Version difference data
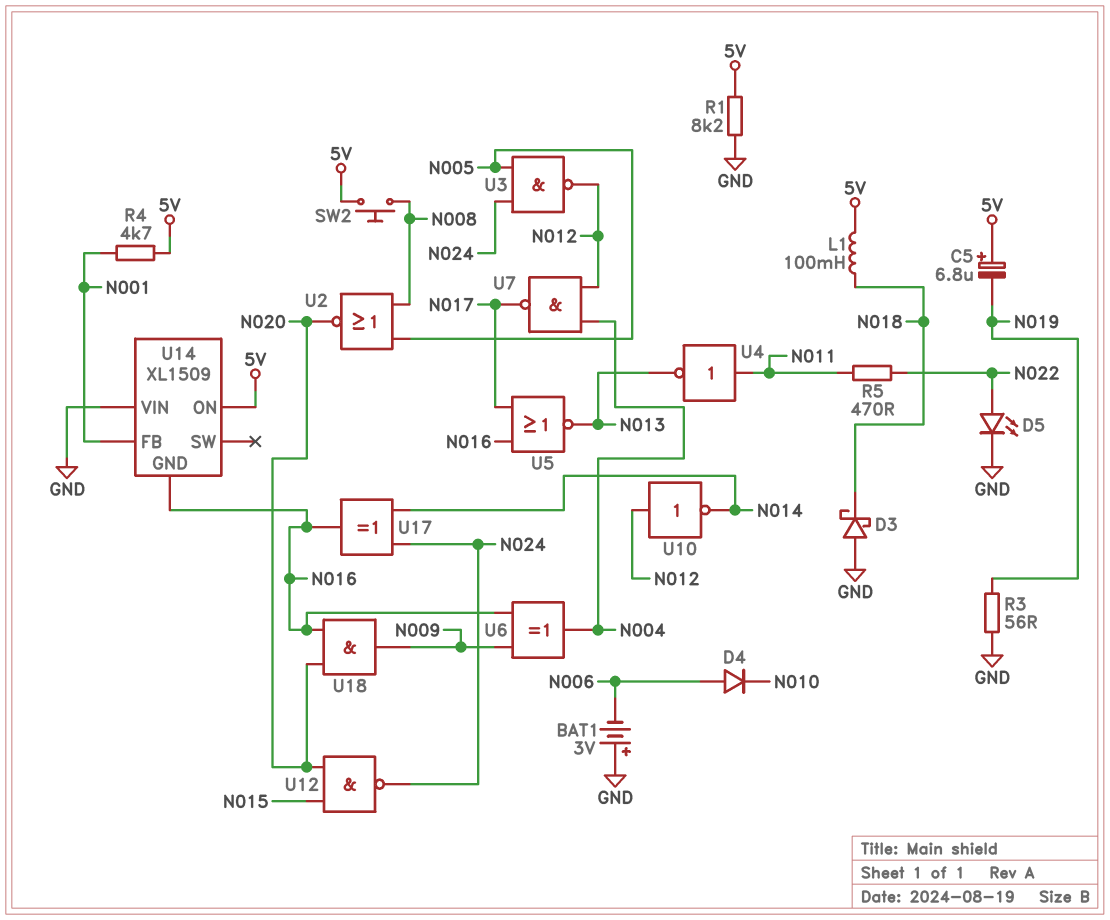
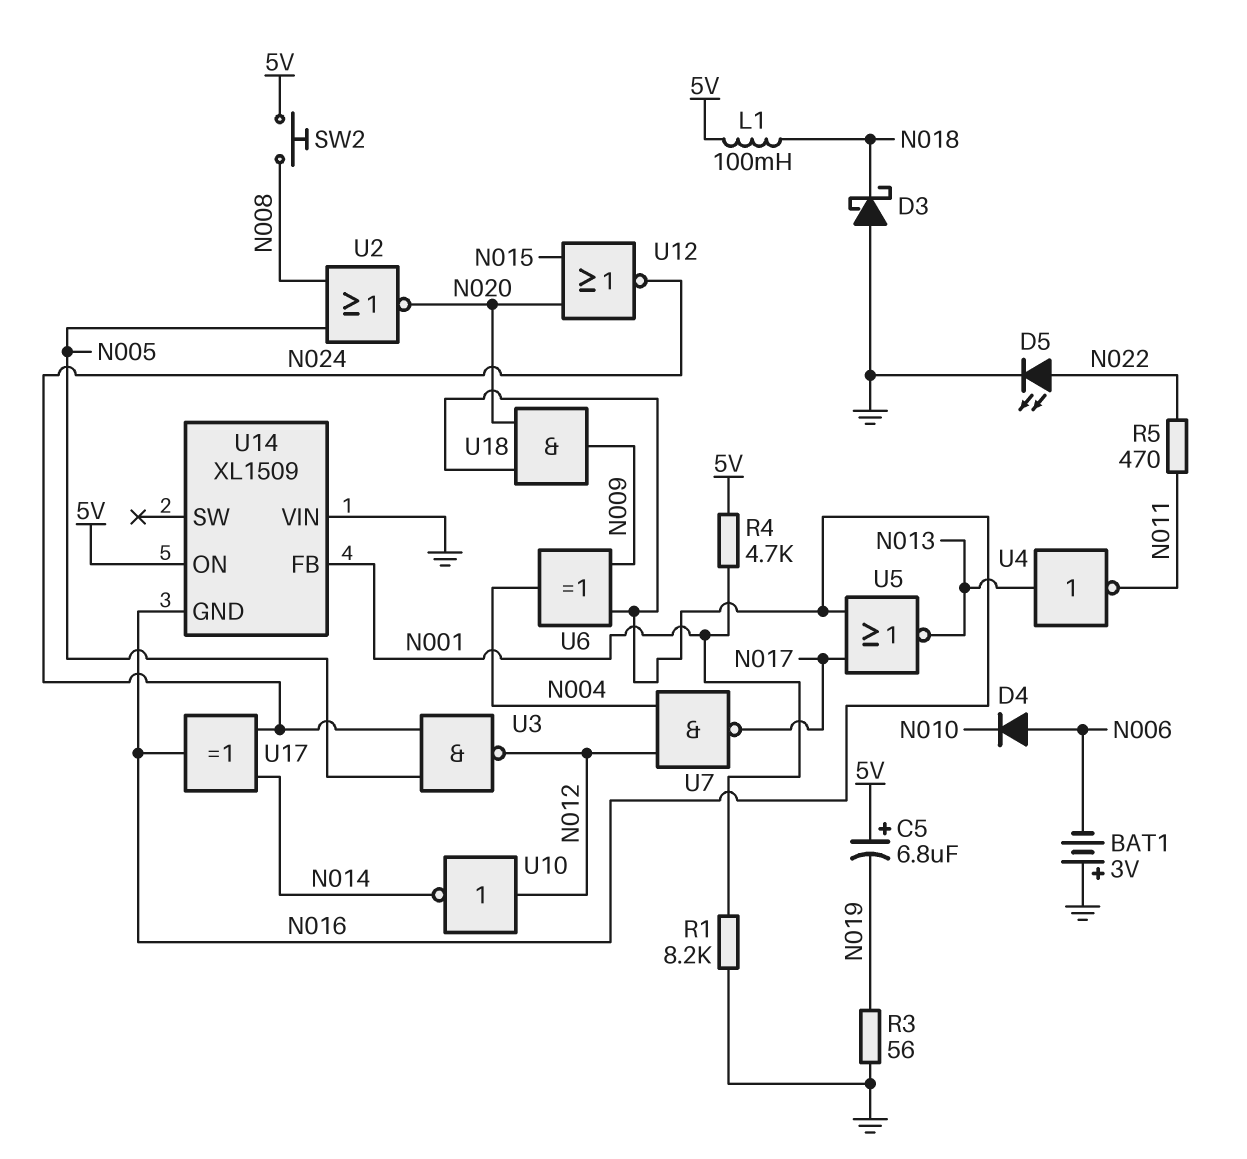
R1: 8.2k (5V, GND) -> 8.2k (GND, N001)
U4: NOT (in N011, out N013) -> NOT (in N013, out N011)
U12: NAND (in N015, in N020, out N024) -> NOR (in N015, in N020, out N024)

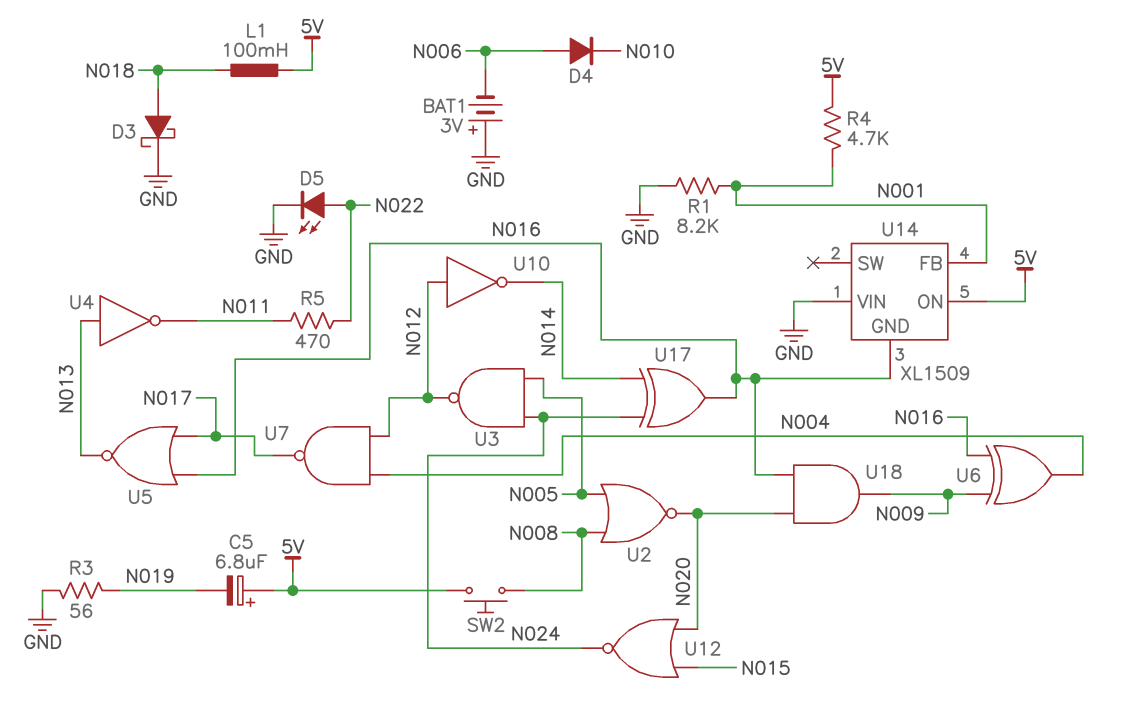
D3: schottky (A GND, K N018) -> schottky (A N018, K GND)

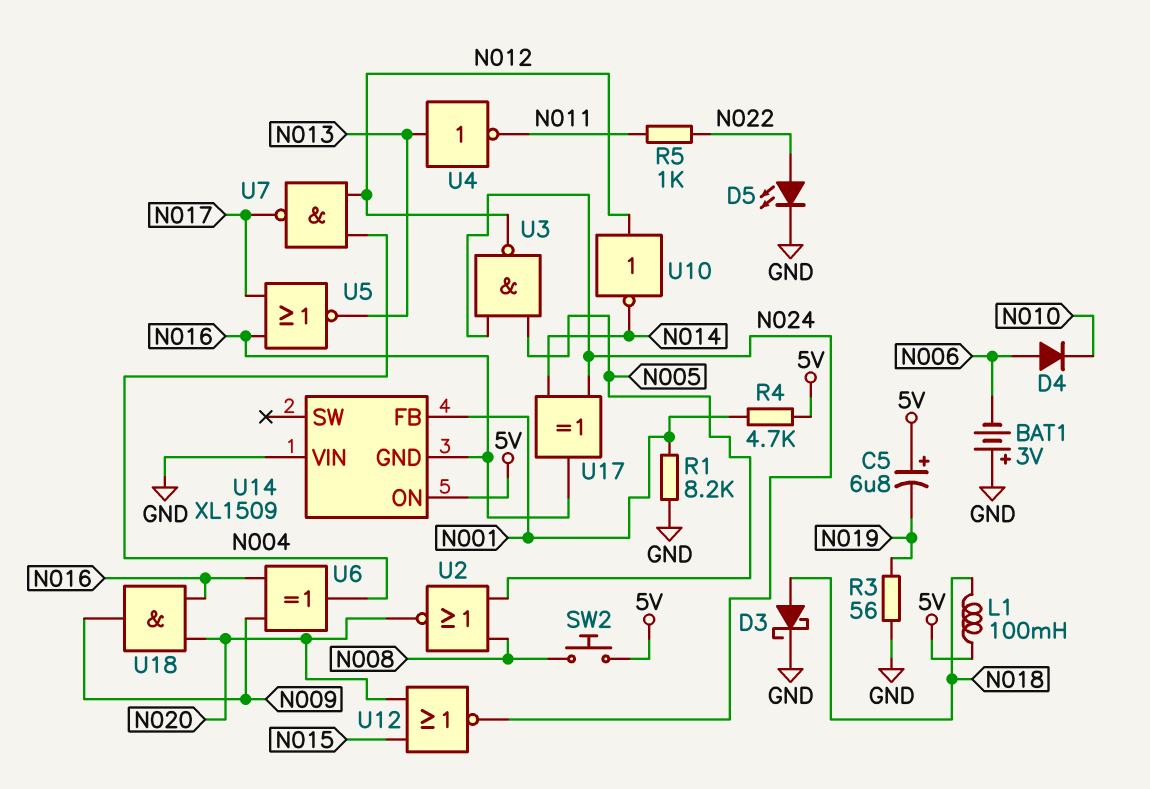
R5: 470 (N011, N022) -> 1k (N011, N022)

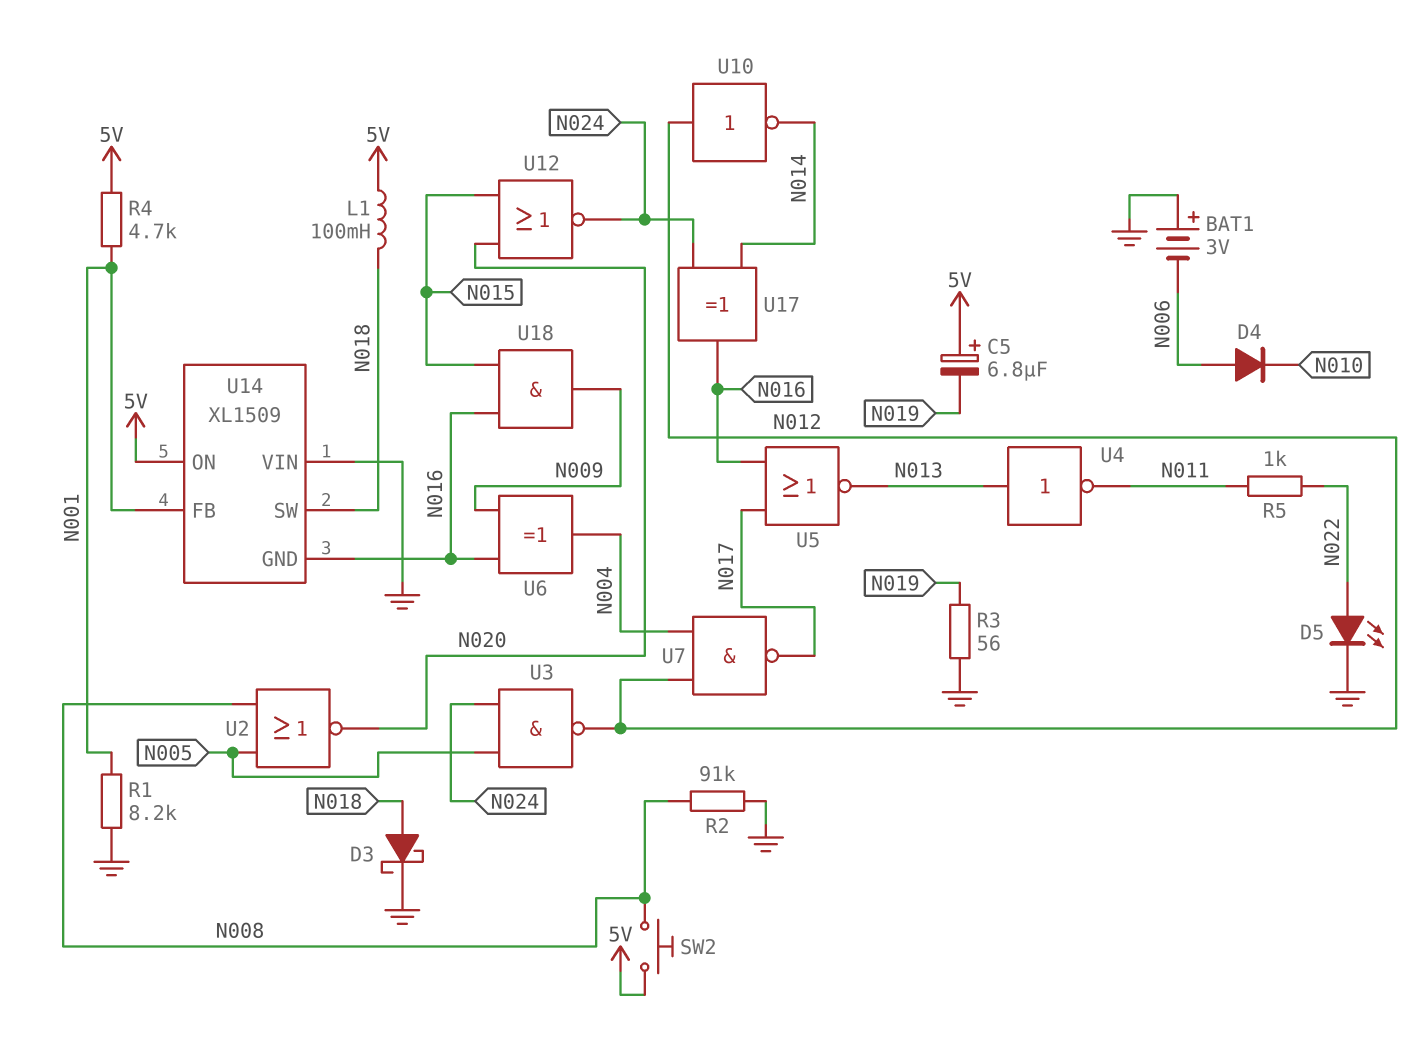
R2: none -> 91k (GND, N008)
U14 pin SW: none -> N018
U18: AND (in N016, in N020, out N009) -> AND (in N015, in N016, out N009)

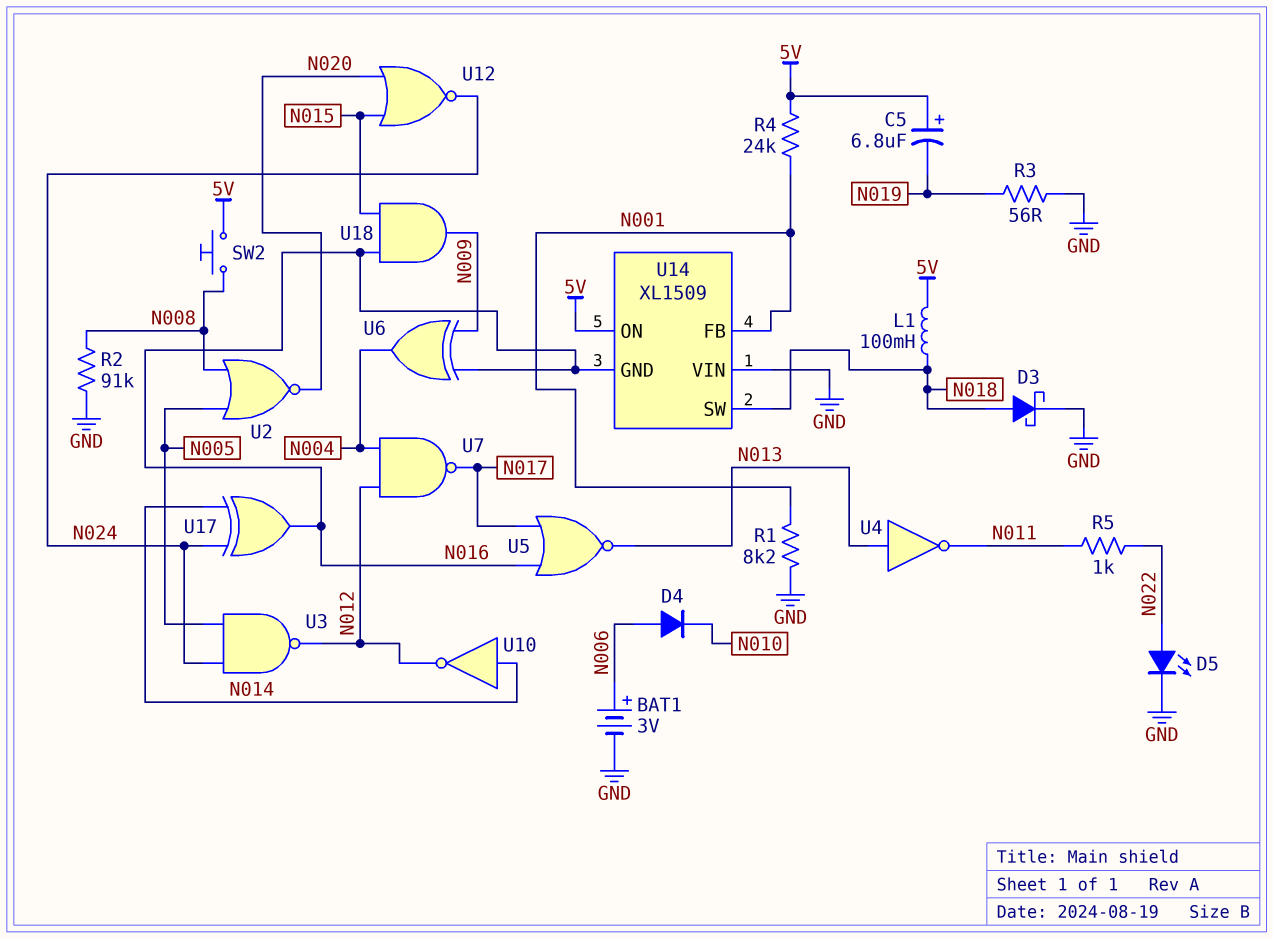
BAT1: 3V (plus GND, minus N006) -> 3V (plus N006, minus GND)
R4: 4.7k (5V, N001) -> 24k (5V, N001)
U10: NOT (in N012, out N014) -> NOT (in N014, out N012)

▶ **Instructions for the task**
An exact copy of all the records, free of pictures, is the expected answer.

▶ **Reply to the task**
R1: 8.2k (5V, GND) -> 8.2k (GND, N001)
U4: NOT (in N011, out N013) -> NOT (in N013, out N011)
U12: NAND (in N015, in N020, out N024) -> NOR (in N015, in N020, out N024)

D3: schottky (A GND, K N018) -> schottky (A N018, K GND)

R5: 470 (N011, N022) -> 1k (N011, N022)

R2: none -> 91k (GND, N008)
U14 pin SW: none -> N018
U18: AND (in N016, in N020, out N009) -> AND (in N015, in N016, out N009)

BAT1: 3V (plus GND, minus N006) -> 3V (plus N006, minus GND)
R4: 4.7k (5V, N001) -> 24k (5V, N001)
U10: NOT (in N012, out N014) -> NOT (in N014, out N012)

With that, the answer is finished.